Collected data
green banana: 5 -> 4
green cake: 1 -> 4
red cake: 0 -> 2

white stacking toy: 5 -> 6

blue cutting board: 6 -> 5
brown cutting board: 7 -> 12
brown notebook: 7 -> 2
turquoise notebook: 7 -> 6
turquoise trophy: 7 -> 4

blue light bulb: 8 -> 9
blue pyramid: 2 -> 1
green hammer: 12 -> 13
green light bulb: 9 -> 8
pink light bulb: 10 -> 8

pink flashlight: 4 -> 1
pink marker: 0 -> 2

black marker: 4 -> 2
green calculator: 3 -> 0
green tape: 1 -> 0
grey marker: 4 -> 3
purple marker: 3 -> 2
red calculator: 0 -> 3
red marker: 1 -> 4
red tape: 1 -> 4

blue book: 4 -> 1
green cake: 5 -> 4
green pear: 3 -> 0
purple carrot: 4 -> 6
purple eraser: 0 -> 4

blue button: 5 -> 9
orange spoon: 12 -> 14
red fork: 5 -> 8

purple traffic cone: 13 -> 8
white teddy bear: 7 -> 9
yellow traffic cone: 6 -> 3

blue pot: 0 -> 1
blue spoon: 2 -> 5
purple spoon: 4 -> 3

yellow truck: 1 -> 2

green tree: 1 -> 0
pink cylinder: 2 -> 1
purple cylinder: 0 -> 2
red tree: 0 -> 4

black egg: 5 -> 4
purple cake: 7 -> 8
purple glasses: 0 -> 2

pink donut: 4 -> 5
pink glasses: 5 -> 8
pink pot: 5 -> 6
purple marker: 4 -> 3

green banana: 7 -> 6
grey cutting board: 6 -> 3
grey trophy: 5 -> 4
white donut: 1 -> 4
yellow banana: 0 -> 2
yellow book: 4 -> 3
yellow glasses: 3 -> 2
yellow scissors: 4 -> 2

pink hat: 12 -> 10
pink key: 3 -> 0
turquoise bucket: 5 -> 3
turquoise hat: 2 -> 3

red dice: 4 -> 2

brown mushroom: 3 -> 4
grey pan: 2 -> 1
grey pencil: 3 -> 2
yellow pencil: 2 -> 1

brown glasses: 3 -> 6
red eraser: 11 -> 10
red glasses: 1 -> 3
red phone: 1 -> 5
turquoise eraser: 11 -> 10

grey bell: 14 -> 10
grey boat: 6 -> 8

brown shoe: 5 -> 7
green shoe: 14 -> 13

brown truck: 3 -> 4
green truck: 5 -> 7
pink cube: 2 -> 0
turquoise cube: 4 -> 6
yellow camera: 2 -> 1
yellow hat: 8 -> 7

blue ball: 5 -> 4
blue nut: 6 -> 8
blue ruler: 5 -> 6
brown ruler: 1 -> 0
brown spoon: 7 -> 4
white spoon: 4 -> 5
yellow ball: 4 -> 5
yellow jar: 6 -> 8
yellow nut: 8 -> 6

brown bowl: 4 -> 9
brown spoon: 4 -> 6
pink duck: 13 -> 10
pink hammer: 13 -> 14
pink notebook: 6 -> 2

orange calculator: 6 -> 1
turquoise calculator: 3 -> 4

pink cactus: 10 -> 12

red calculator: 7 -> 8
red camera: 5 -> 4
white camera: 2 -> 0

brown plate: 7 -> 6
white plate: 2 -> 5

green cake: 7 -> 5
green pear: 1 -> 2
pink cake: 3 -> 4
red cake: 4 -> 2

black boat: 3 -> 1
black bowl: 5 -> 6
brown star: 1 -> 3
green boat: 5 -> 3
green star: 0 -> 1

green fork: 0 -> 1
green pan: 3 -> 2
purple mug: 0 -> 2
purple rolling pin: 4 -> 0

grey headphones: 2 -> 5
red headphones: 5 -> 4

# What to do
The full set of records should be duplicated exactly.

# Response
green banana: 5 -> 4
green cake: 1 -> 4
red cake: 0 -> 2

white stacking toy: 5 -> 6

blue cutting board: 6 -> 5
brown cutting board: 7 -> 12
brown notebook: 7 -> 2
turquoise notebook: 7 -> 6
turquoise trophy: 7 -> 4

blue light bulb: 8 -> 9
blue pyramid: 2 -> 1
green hammer: 12 -> 13
green light bulb: 9 -> 8
pink light bulb: 10 -> 8

pink flashlight: 4 -> 1
pink marker: 0 -> 2

black marker: 4 -> 2
green calculator: 3 -> 0
green tape: 1 -> 0
grey marker: 4 -> 3
purple marker: 3 -> 2
red calculator: 0 -> 3
red marker: 1 -> 4
red tape: 1 -> 4

blue book: 4 -> 1
green cake: 5 -> 4
green pear: 3 -> 0
purple carrot: 4 -> 6
purple eraser: 0 -> 4

blue button: 5 -> 9
orange spoon: 12 -> 14
red fork: 5 -> 8

purple traffic cone: 13 -> 8
white teddy bear: 7 -> 9
yellow traffic cone: 6 -> 3

blue pot: 0 -> 1
blue spoon: 2 -> 5
purple spoon: 4 -> 3

yellow truck: 1 -> 2

green tree: 1 -> 0
pink cylinder: 2 -> 1
purple cylinder: 0 -> 2
red tree: 0 -> 4

black egg: 5 -> 4
purple cake: 7 -> 8
purple glasses: 0 -> 2

pink donut: 4 -> 5
pink glasses: 5 -> 8
pink pot: 5 -> 6
purple marker: 4 -> 3

green banana: 7 -> 6
grey cutting board: 6 -> 3
grey trophy: 5 -> 4
white donut: 1 -> 4
yellow banana: 0 -> 2
yellow book: 4 -> 3
yellow glasses: 3 -> 2
yellow scissors: 4 -> 2

pink hat: 12 -> 10
pink key: 3 -> 0
turquoise bucket: 5 -> 3
turquoise hat: 2 -> 3

red dice: 4 -> 2

brown mushroom: 3 -> 4
grey pan: 2 -> 1
grey pencil: 3 -> 2
yellow pencil: 2 -> 1

brown glasses: 3 -> 6
red eraser: 11 -> 10
red glasses: 1 -> 3
red phone: 1 -> 5
turquoise eraser: 11 -> 10

grey bell: 14 -> 10
grey boat: 6 -> 8

brown shoe: 5 -> 7
green shoe: 14 -> 13

brown truck: 3 -> 4
green truck: 5 -> 7
pink cube: 2 -> 0
turquoise cube: 4 -> 6
yellow camera: 2 -> 1
yellow hat: 8 -> 7

blue ball: 5 -> 4
blue nut: 6 -> 8
blue ruler: 5 -> 6
brown ruler: 1 -> 0
brown spoon: 7 -> 4
white spoon: 4 -> 5
yellow ball: 4 -> 5
yellow jar: 6 -> 8
yellow nut: 8 -> 6

brown bowl: 4 -> 9
brown spoon: 4 -> 6
pink duck: 13 -> 10
pink hammer: 13 -> 14
pink notebook: 6 -> 2

orange calculator: 6 -> 1
turquoise calculator: 3 -> 4

pink cactus: 10 -> 12

red calculator: 7 -> 8
red camera: 5 -> 4
white camera: 2 -> 0

brown plate: 7 -> 6
white plate: 2 -> 5

green cake: 7 -> 5
green pear: 1 -> 2
pink cake: 3 -> 4
red cake: 4 -> 2

black boat: 3 -> 1
black bowl: 5 -> 6
brown star: 1 -> 3
green boat: 5 -> 3
green star: 0 -> 1

green fork: 0 -> 1
green pan: 3 -> 2
purple mug: 0 -> 2
purple rolling pin: 4 -> 0

grey headphones: 2 -> 5
red headphones: 5 -> 4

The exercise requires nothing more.